Short task:
Output the records from the line containing "This is a 0.2" through the line containing "road 2 (residential): [(511,393),(204,425)]" as a two-column CSV with the columns text and answer. Give one row per record, put each value in a single quoted field, and replace any line breaks with spaces.

[Data excerpts]
════════

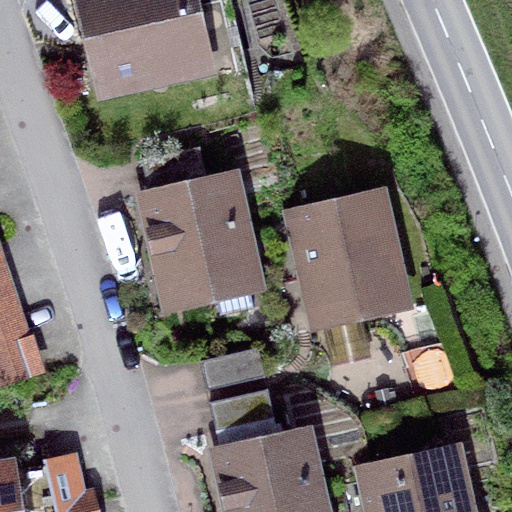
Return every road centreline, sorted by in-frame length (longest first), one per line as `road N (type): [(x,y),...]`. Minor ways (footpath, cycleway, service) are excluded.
road 1 (residential): [(0,19),(153,511)]
road 2 (secondary): [(428,0),(511,206)]
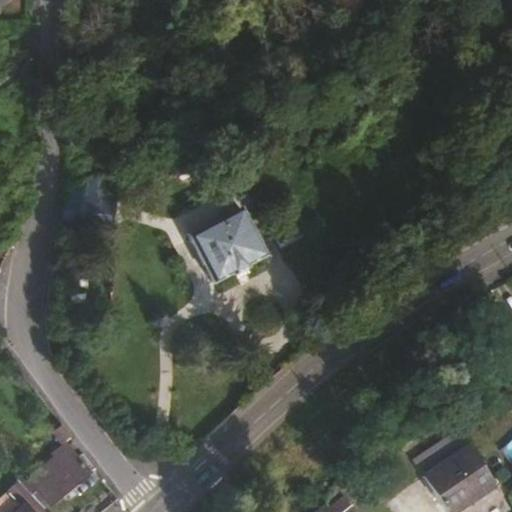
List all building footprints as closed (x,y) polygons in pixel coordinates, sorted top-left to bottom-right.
[(24,26),(0,25),(0,52),(24,54),(24,26)] [(69,225),(108,228),(110,203),(70,200),(69,225)] [(263,259),(240,214),(189,240),(212,285),(263,259)] [(424,480),(441,500),(482,465),(483,464),(467,445),(424,480)] [(41,494),(51,506),(88,473),(78,462),(41,494)] [(482,465),(441,500),(450,511),(463,511),(498,484),(482,465)] [(48,511),(21,484),(0,501),(0,511),(48,511)] [(330,511),(324,503),(313,511),(330,511)]
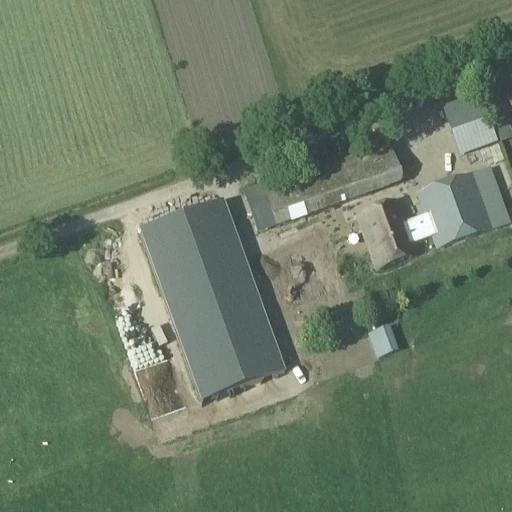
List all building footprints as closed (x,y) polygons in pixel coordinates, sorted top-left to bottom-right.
[(494,127),(500,143),(502,142),(511,139),(505,123),(500,125),(494,127)] [(402,184),(387,142),(259,189),(275,231),(402,184)] [(478,174),(417,196),(437,254),(501,233),(478,174)] [(279,360),(236,245),(220,202),(195,211),(138,233),(203,405),(285,374),(279,360)] [(357,220),(376,272),(416,258),(412,245),(431,239),(424,219),(405,226),(398,205),(357,220)] [(396,349),(390,330),(367,338),(376,362),(391,357),(398,355),(396,349)]
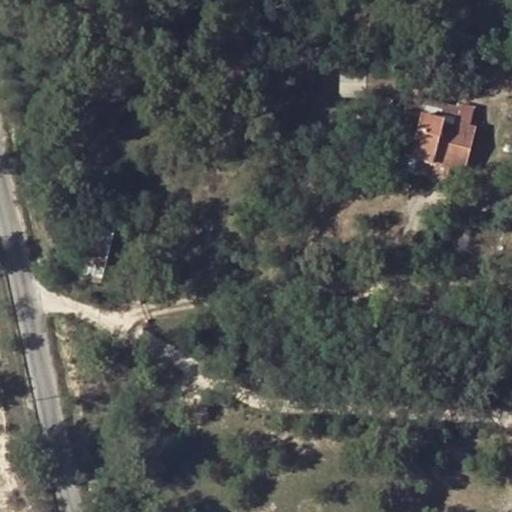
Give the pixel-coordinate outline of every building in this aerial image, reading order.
[(422,114),(411,159),(449,168),(464,171),(475,126),(469,124),(452,121),(456,106),(408,95),(404,110),(422,114)] [(473,105),(457,101),(456,106),(452,121),(469,124),(473,105)] [(449,168),(411,159),(408,171),(445,181),(449,168)] [(85,262),(106,266),(115,231),(94,226),(85,262)] [(106,266),(85,262),(81,277),(102,283),(106,266)]
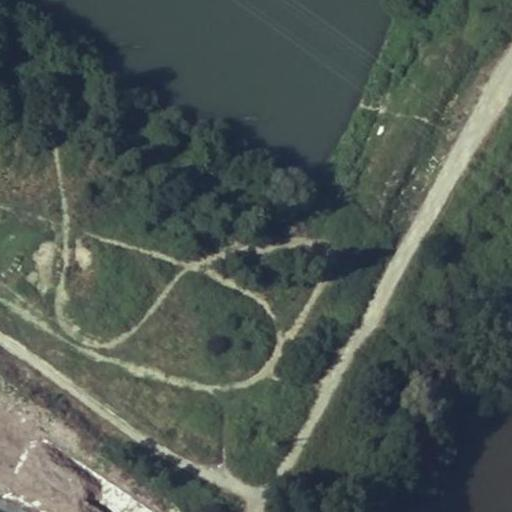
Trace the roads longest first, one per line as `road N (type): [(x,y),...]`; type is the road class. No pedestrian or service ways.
road 1 (residential): [(260,511),(511,65)]
road 2 (unclassified): [(0,334),(185,469),(260,511)]
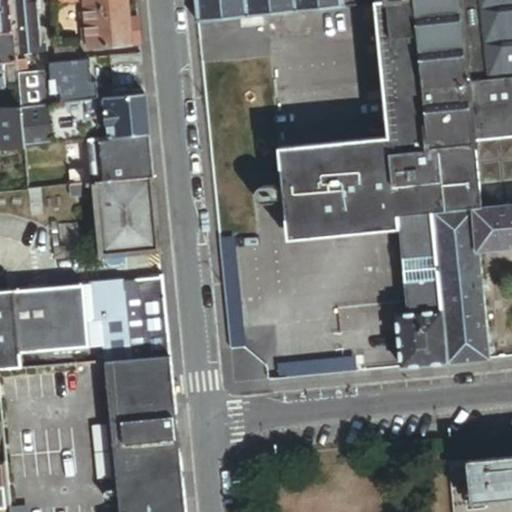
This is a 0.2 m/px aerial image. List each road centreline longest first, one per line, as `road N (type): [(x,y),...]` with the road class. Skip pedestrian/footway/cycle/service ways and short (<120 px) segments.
road 1 (residential): [(165,0),(204,425)]
road 2 (residential): [(511,393),(204,425)]
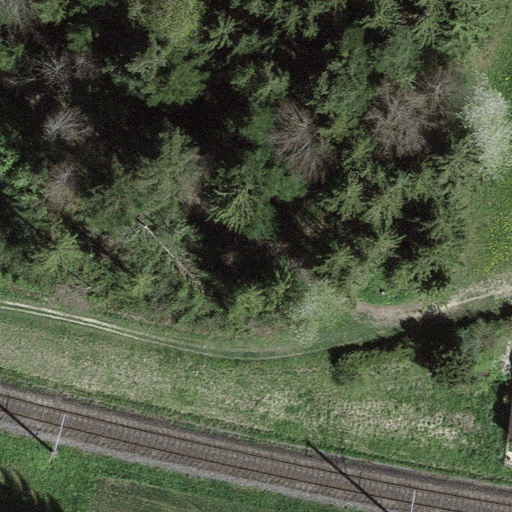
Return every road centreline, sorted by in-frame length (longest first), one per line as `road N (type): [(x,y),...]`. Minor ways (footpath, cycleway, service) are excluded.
road 1 (track): [(0,302),(213,350),(281,356),(394,317)]
road 2 (track): [(394,317),(511,287)]
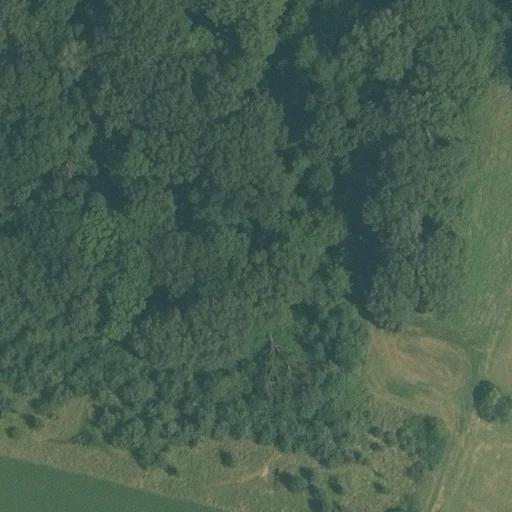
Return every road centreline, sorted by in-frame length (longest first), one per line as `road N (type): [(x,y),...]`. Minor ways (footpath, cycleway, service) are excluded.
road 1 (track): [(498,349),(249,270),(0,210)]
road 2 (track): [(438,511),(511,309)]
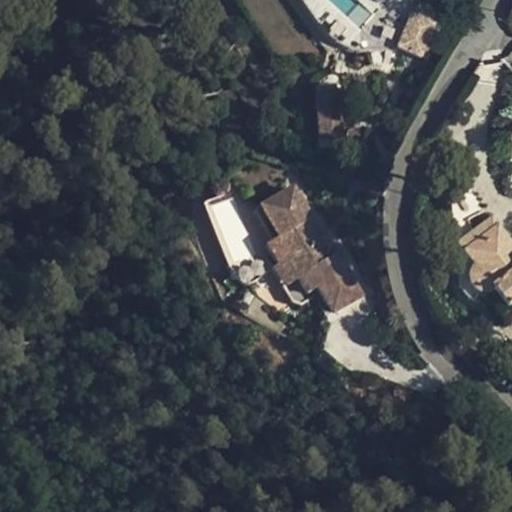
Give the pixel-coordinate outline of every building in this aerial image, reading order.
[(418,11),(415,14),(394,45),(414,58),(434,28),(436,24),(436,19),(433,13),(429,9),(423,9),(418,11)] [(339,133),(335,81),(312,82),(317,134),(339,133)] [(331,314),(362,299),(303,179),(259,200),(276,236),(263,243),(290,298),(316,285),(331,314)] [(230,266),(253,257),(227,194),(204,203),(230,266)] [(443,197),(448,229),(463,222),(459,195),(443,197)] [(471,233),(458,243),(454,246),(467,264),(463,269),(461,275),(461,280),(463,286),(470,292),(478,293),(487,291),(503,312),(511,304),(511,249),(488,220),(471,233)] [(458,243),(471,233),(463,222),(448,229),(458,243)] [(511,315),(511,304),(503,312),(487,291),(478,293),(470,292),(463,286),(461,280),(461,275),(463,269),(467,264),(454,246),(445,253),(455,266),(452,271),(451,279),(451,283),(453,290),(457,295),(461,299),(466,301),(470,303),(477,302),(482,301),(501,324),(511,315)]
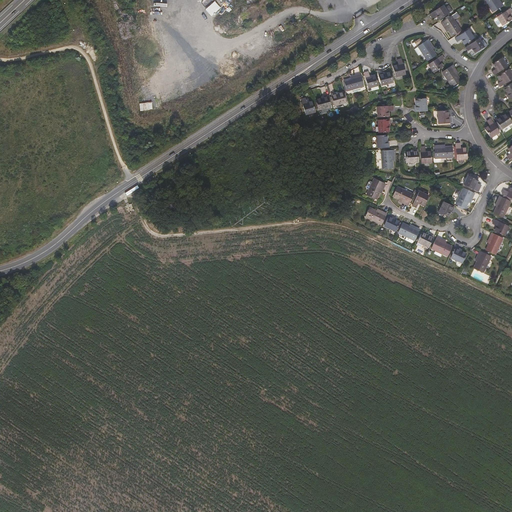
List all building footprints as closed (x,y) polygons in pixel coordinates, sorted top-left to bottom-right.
[(501,2),(499,3),(497,0),(484,0),(493,12),(503,5),(501,2)] [(439,20),(449,13),(443,5),(434,11),(430,14),(432,17),(436,15),(439,20)] [(497,17),(503,25),(511,19),(509,14),(511,12),(511,11),(510,8),(497,17)] [(453,36),(461,30),(454,20),(459,16),(457,12),(441,23),(444,26),(446,25),(449,30),(453,36)] [(474,40),(475,39),(469,30),(455,38),(458,42),(461,39),(465,44),(468,42),(469,43),(474,40)] [(475,53),(485,47),(481,41),(479,38),(476,41),(475,39),(474,40),(469,43),(470,45),(466,47),(468,51),(472,48),(475,53)] [(428,61),(436,55),(432,49),(429,44),(431,43),(428,40),(418,46),(419,47),(423,53),(428,61)] [(434,73),(444,66),(440,61),(444,59),(442,55),(429,64),(434,73)] [(495,75),(508,66),(502,58),(493,64),(496,69),(492,71),(495,75)] [(396,77),(406,74),(402,59),(398,60),(399,64),(393,66),(396,77)] [(461,81),(457,75),(454,70),(455,69),(453,65),(443,72),(452,86),(461,81)] [(501,86),(511,78),(511,74),(509,70),(499,76),(502,81),(498,83),(501,86)] [(369,88),(378,85),(375,74),(370,76),(369,72),(365,72),(369,88)] [(382,85),(394,82),(391,72),(385,74),(383,74),(383,73),(379,74),(382,85)] [(360,87),(364,86),(361,74),(357,75),(357,77),(352,79),(345,81),(347,91),(353,89),(360,87)] [(347,102),(346,102),(344,93),(344,92),(339,94),(336,95),(336,93),(331,94),(332,97),(334,105),(334,106),(347,102)] [(319,110),(331,107),(328,95),(323,96),(324,98),(322,98),(316,100),(317,102),(315,103),(316,109),(318,108),(319,110)] [(315,109),(316,109),(315,103),(313,103),(313,101),(307,103),(306,98),(302,99),(306,114),(315,112),(315,109)] [(415,112),(427,111),(426,98),(416,99),(416,105),(416,107),(415,107),(415,112)] [(389,116),(389,110),(394,110),(393,106),(390,106),(377,107),(378,117),(389,116)] [(449,119),(448,117),(448,110),(438,111),(439,124),(450,123),(450,118),(449,119)] [(502,129),(511,122),(511,121),(506,113),(502,116),(500,118),(499,117),(496,119),(502,129)] [(389,132),(389,126),(389,124),(390,124),(390,119),(378,120),(379,132),(389,132)] [(491,138),(500,132),(491,119),(487,121),(490,125),(485,128),(491,138)] [(378,148),(389,147),(389,142),(388,143),(388,141),(387,134),(377,135),(378,148)] [(457,159),(467,159),(467,147),(461,148),(460,143),(456,144),(457,159)] [(436,158),(453,157),(452,147),(445,147),(439,148),(439,145),(435,146),(436,158)] [(422,163),(432,162),(431,151),(426,151),(425,147),(421,147),(422,163)] [(393,168),(393,160),(392,154),(394,154),(394,150),(382,151),(383,168),(393,168)] [(406,162),(419,162),(418,150),(414,150),(414,152),(412,152),(406,152),(406,162)] [(480,187),(476,185),(479,180),(469,175),(464,184),(478,191),(480,187)] [(382,186),(384,187),(386,183),(375,178),(373,182),(370,189),(367,195),(376,199),(380,192),(382,186)] [(405,203),(409,205),(414,194),(398,187),(393,196),(400,199),(406,201),(405,203)] [(502,194),(511,198),(511,187),(509,192),(504,190),(502,194)] [(471,196),(473,197),(475,193),(464,188),(456,204),(465,208),(469,202),(471,196)] [(419,203),(424,206),(429,196),(420,191),(413,205),(417,207),(419,203)] [(495,213),(504,217),(511,201),(500,196),(499,200),(501,201),(498,207),(495,213)] [(452,210),(453,211),(455,207),(444,202),(439,213),(448,217),(451,212),(452,210)] [(366,217),(382,224),(387,214),(383,212),(382,213),(377,211),(370,208),(366,217)] [(396,229),(400,223),(400,222),(395,219),(393,219),(394,217),(390,215),(384,226),(395,231),(396,229)] [(495,231),(505,235),(509,226),(495,220),(493,223),(497,225),(495,231)] [(407,236),(415,240),(420,229),(416,227),(415,229),(409,227),(403,223),(398,233),(407,236)] [(418,242),(429,247),(434,236),(430,234),(429,236),(427,235),(422,233),(418,242)] [(487,250),(496,254),(504,238),(493,233),(491,237),(493,238),(490,243),(487,250)] [(432,248),(448,256),(452,247),(445,244),(440,241),(441,239),(437,237),(432,248)] [(452,258),(463,263),(467,254),(461,251),(460,250),(460,249),(456,247),(452,258)] [(475,268),(484,272),(492,256),(481,251),(479,255),(480,256),(478,261),(475,268)]
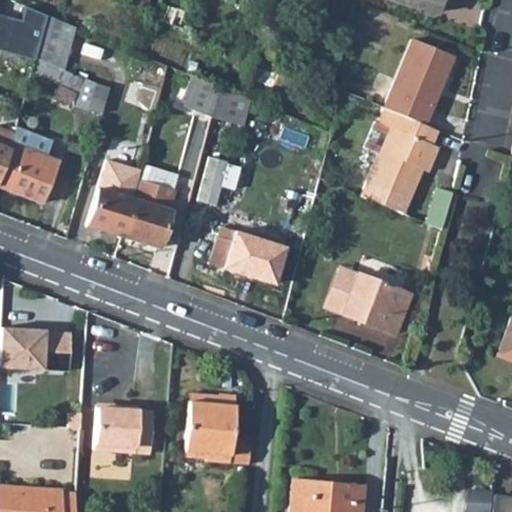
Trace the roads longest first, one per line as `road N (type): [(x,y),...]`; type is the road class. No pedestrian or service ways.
road 1 (tertiary): [(511,439),(0,248)]
road 2 (residential): [(493,181),(474,173),(511,13)]
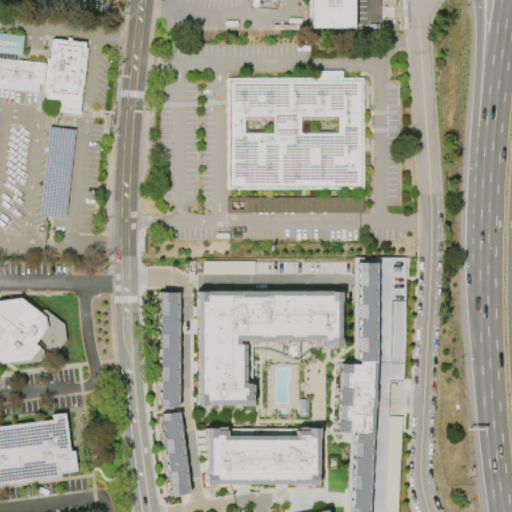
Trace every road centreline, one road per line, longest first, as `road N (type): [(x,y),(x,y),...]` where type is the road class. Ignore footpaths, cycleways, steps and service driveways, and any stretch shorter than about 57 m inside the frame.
road 1 (residential): [(419,0),(430,197),(419,471),(428,511)]
road 2 (tertiary): [(144,511),(124,278),(140,0)]
road 3 (motorway): [(507,0),(488,208)]
road 4 (motorway): [(479,23),(488,208)]
road 5 (motorway): [(486,300),(497,475)]
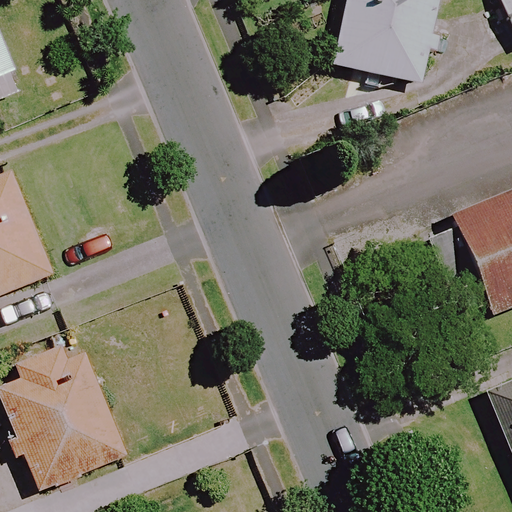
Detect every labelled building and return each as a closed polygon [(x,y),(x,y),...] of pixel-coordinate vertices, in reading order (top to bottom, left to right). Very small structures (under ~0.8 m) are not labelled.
[(341,0),(328,73),(415,89),(431,0),(341,0)] [(511,0),(490,0),(511,50),(511,0)] [(0,103),(15,97),(0,58),(0,103)] [(0,297),(45,280),(5,178),(0,179),(0,297)] [(511,195),(445,223),(485,321),(511,309),(511,195)] [(0,389),(0,418),(32,496),(112,463),(64,347),(11,369),(17,382),(0,389)] [(511,384),(479,398),(511,481),(511,384)]
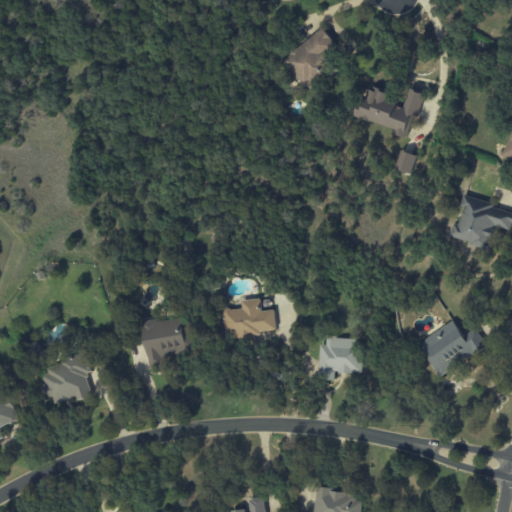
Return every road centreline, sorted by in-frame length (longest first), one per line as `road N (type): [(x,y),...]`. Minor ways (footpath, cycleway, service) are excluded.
road 1 (residential): [(0,493),(149,436),(283,430),(381,441)]
road 2 (residential): [(381,441),(511,481)]
road 3 (residential): [(511,461),(381,441)]
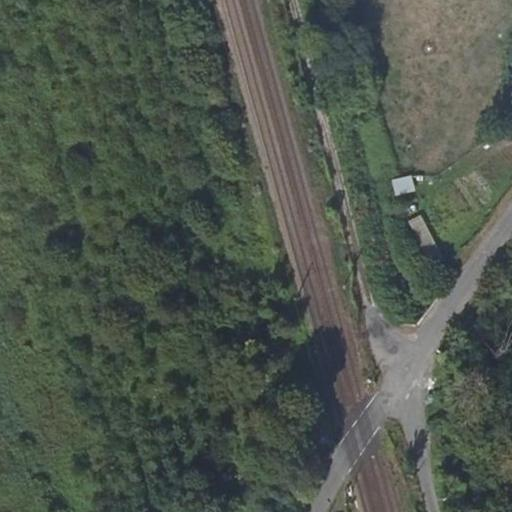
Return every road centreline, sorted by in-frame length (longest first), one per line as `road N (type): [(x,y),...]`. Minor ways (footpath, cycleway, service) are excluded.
road 1 (track): [(292,0),(397,383)]
road 2 (unclassified): [(511,222),(310,511)]
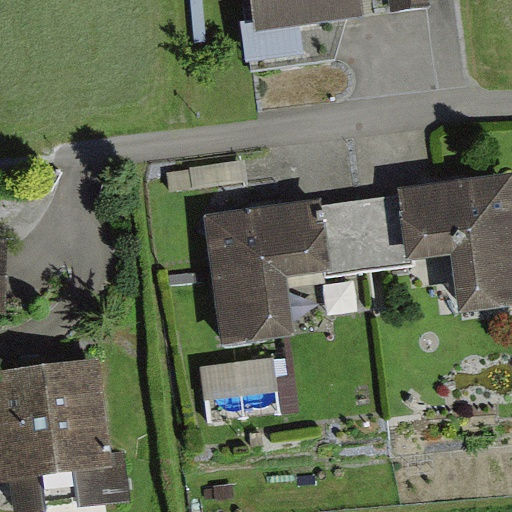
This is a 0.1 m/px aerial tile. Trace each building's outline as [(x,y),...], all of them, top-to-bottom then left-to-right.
[(248,0),(255,48),(364,34),(360,0),(248,0)] [(390,0),(392,19),(432,14),(430,0),(390,0)] [(511,185),(399,201),(409,275),(452,269),(460,327),(511,320),(511,185)] [(323,211),(333,285),(409,275),(399,201),(323,211)] [(206,226),(223,358),(296,348),(289,291),(333,285),(323,211),(206,226)] [(280,365),(211,367),(213,418),(281,415),(280,365)] [(0,382),(0,495),(114,481),(100,369),(0,382)]
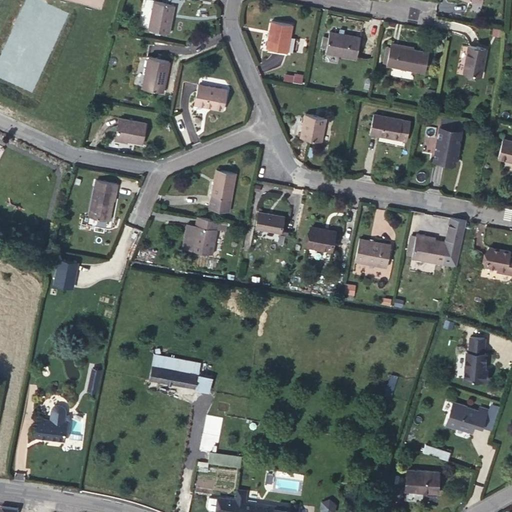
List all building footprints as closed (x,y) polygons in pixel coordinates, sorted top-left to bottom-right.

════════

Full solution:
text,answer
"This is a 0.2 m/px aerial image. List each road centreline longest first, one per line, as `road N (type): [(x,y),...]` with the road class. Skip pedestrian/footway/cycle/service ways and short (<120 px) segments.","road 1 (residential): [(165,0),(204,425)] road 2 (residential): [(511,393),(204,425)]"